■ WHAT THE TASK ASKS ■
In the lines below, output everything from the first line through the line containing "black_sobafo 475,347 -> grey_sobafo 205,424" exactly as it is. Pictures are not part of the output.

_____

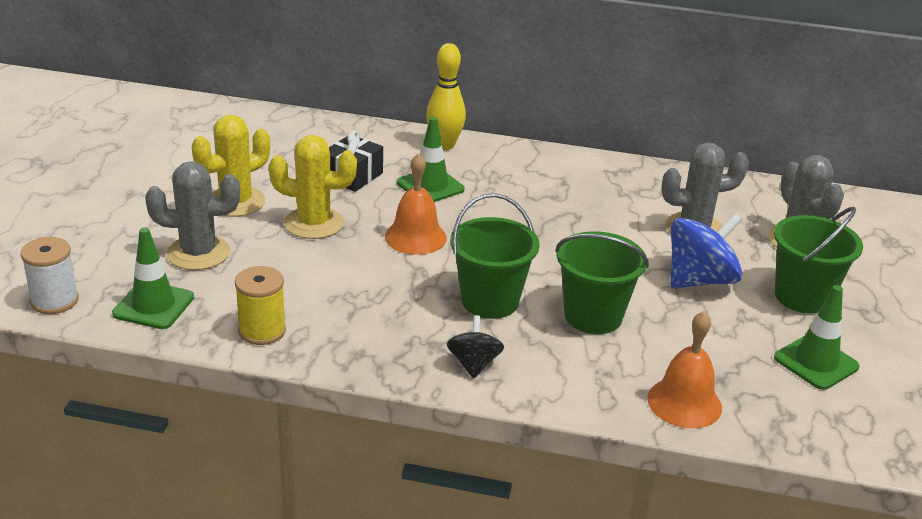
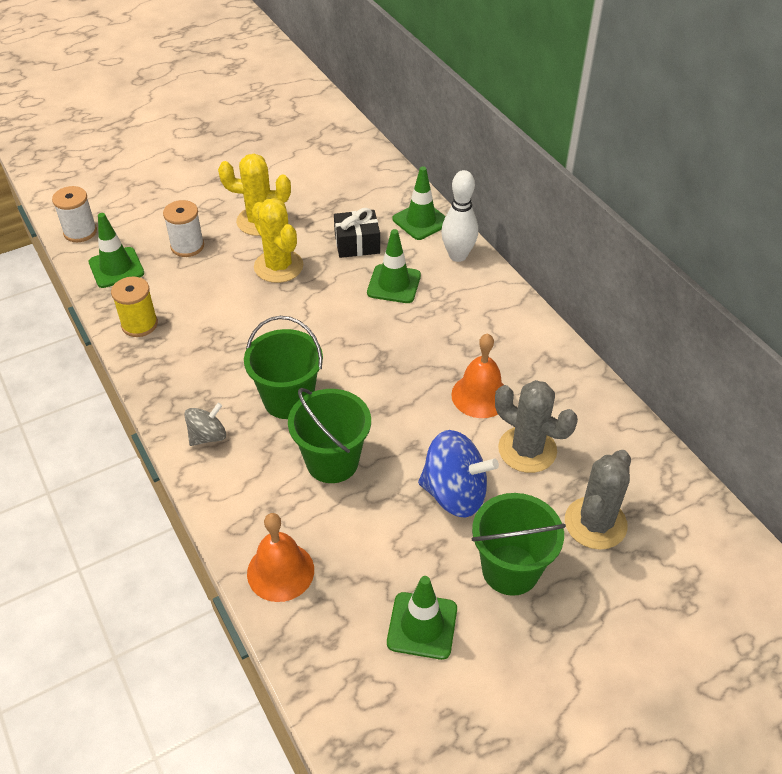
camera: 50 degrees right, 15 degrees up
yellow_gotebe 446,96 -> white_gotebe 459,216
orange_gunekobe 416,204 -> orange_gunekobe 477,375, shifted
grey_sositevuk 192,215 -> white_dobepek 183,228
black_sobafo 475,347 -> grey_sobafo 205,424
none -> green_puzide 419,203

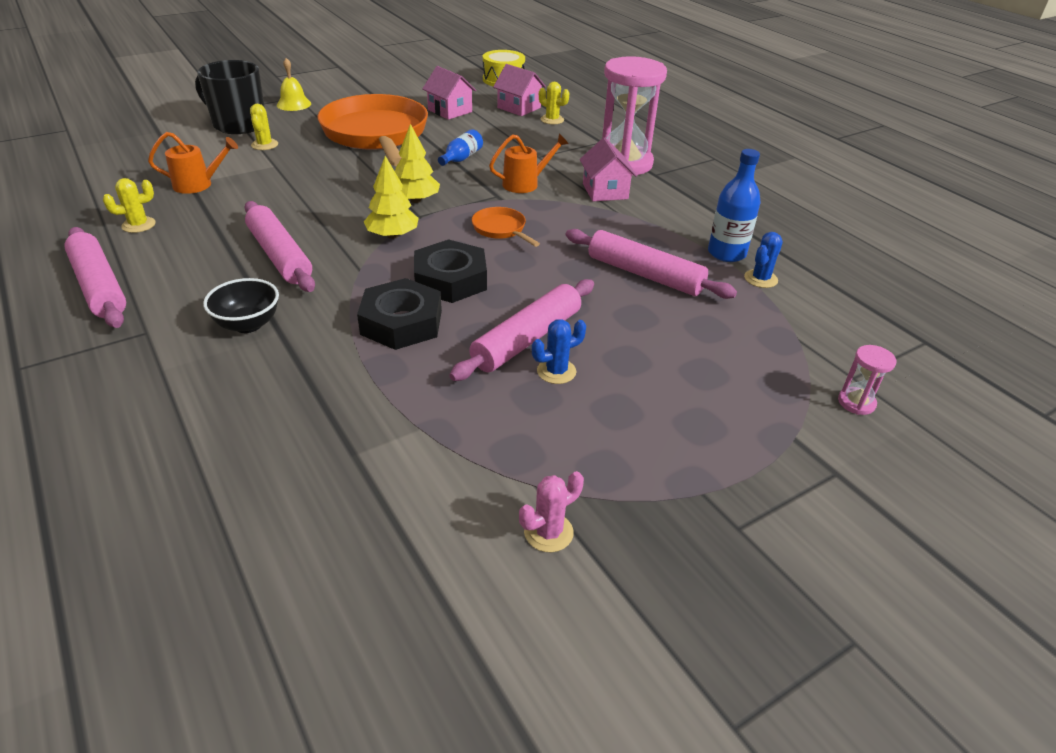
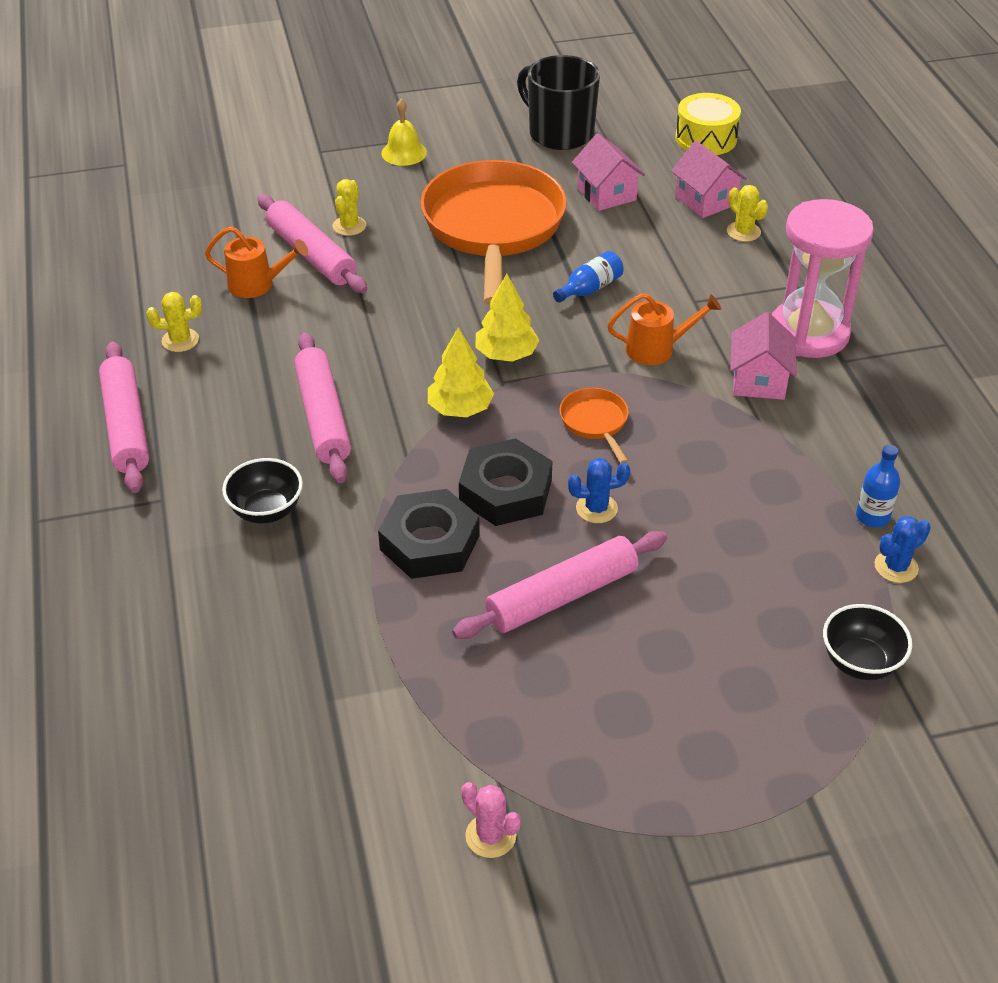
camera: 20 degrees right, 5 degrees up
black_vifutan 230,97 -> black_vifutan 558,102, shifted
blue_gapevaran 734,205 -> blue_gapevaran 878,486, x0.66
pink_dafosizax 651,264 -> pink_dafosizax 312,243, shifted
blue_sositevuk 559,351 -> blue_sositevuk 599,490, shifted
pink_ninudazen 867,380 -> none
pink_sositevuk 551,511 -> pink_sositevuk 491,820, 60 degrees clockwise
none -> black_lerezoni 867,642

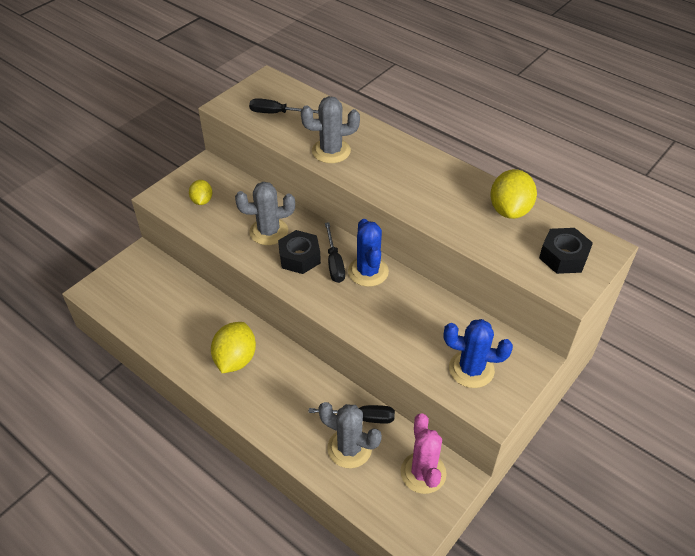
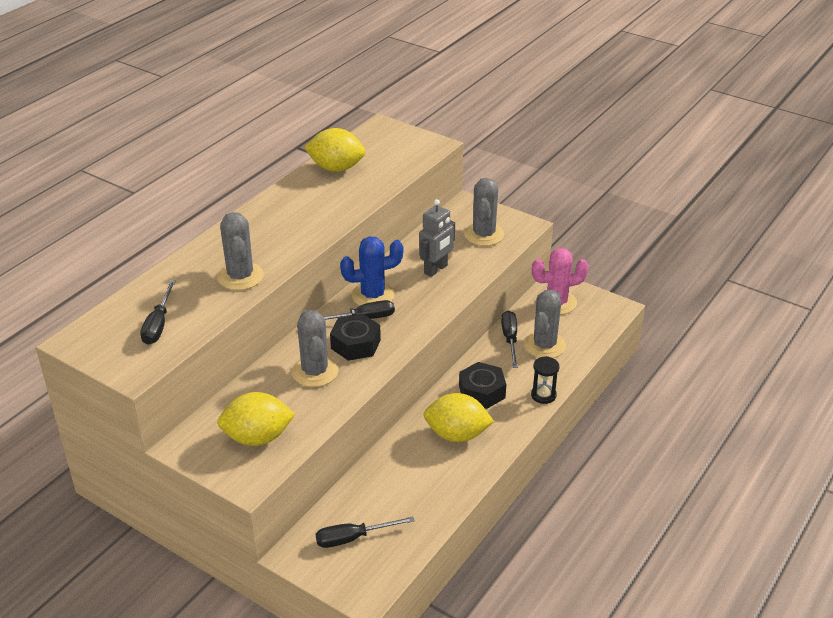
camera: 95 degrees left, 10 degrees down
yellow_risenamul 200,192 -> yellow_risenamul 256,419, x1.70
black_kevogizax 566,251 -> black_kevogizax 482,385, shifted
blue_sositevuk 478,353 -> grey_sositevuk 484,212
none -> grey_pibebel 437,238
none -> black_ninudazen 545,380
none -> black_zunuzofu 365,532

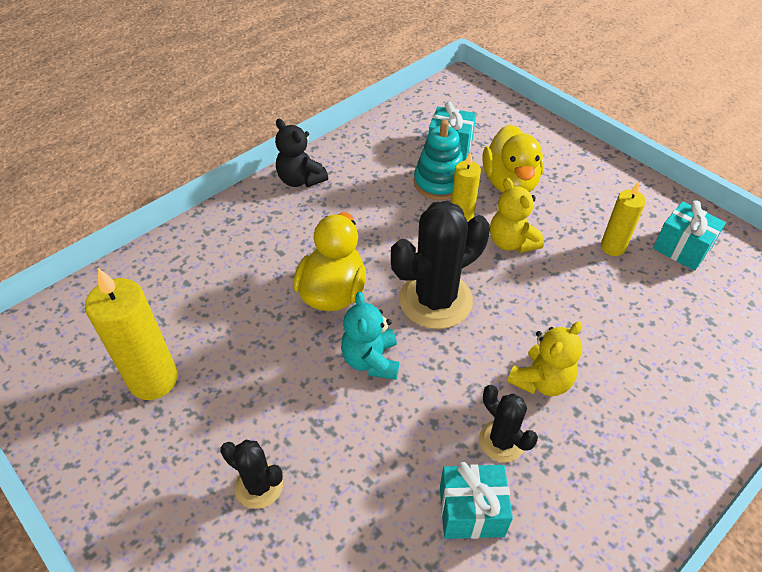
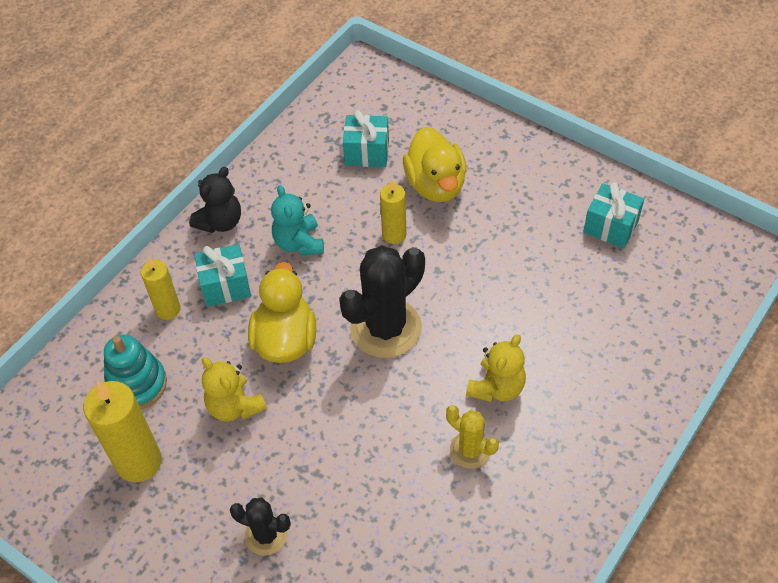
camera: 10 degrees left, 5 degrees up
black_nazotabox 301,153 -> black_nazotabox 215,200, 90 degrees counterclockwise
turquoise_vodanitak 438,160 -> turquoise_vodanitak 135,371, shifted
yellow_nazotabox 517,215 -> yellow_nazotabox 234,389, shifted
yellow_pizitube 623,219 -> yellow_pizitube 161,288, shifted
turquoise_nazotabox 370,336 -> turquoise_nazotabox 297,220, shifted
black_sositevuk 508,423 -> yellow_sositevuk 472,437
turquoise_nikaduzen 476,500 -> turquoise_nikaduzen 222,275, shifted

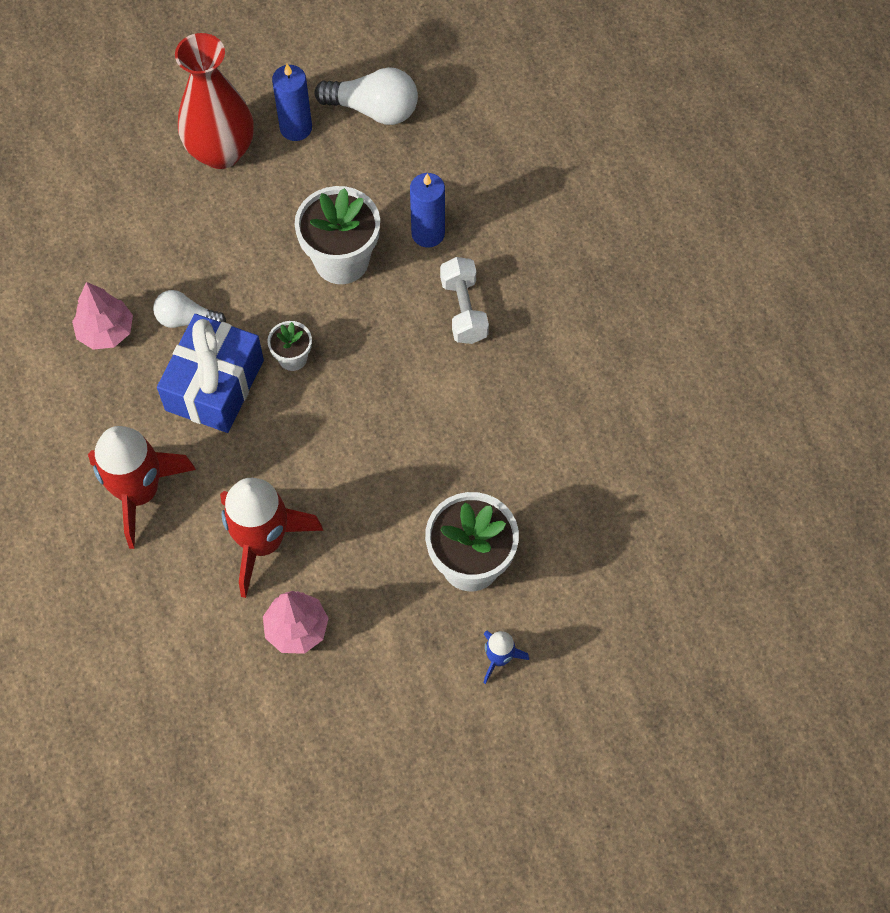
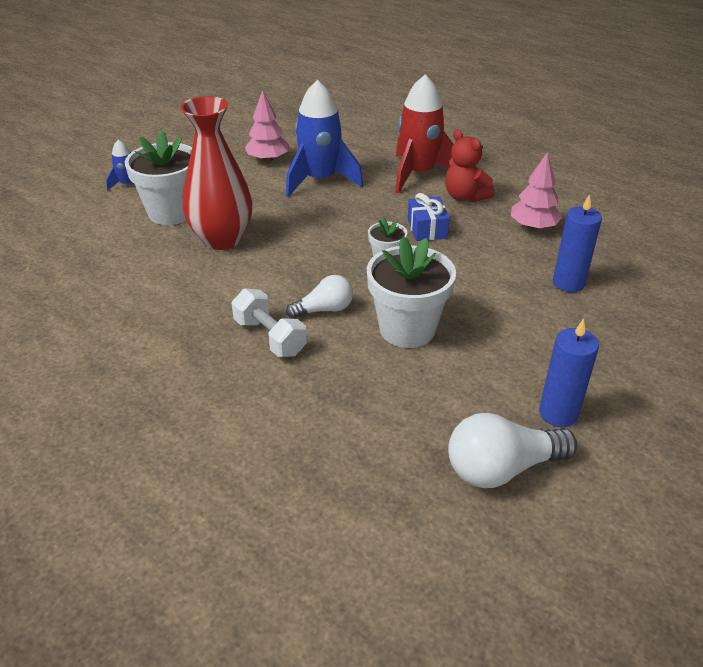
camera: 150 degrees right, 25 degrees down
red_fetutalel 214,101 -> red_fetutalel 216,173, shifted
blue_pizitube 427,210 -> blue_pizitube 577,243, shifted
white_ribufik 189,309 -> white_ribufik 319,297, shifted
blue_nikaduzen 210,373 -> blue_nikaduzen 429,217, x0.56
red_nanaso 271,538 -> blue_nanaso 324,138
none -> red_nazotabox 470,166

_____

■ PROBLEM SOLUTION ■
camera: 50 degrees right, 15 degrees up
yellow_gotebe 446,96 -> white_gotebe 459,216
orange_gunekobe 416,204 -> orange_gunekobe 477,375, shifted
grey_sositevuk 192,215 -> white_dobepek 183,228
black_sobafo 475,347 -> grey_sobafo 205,424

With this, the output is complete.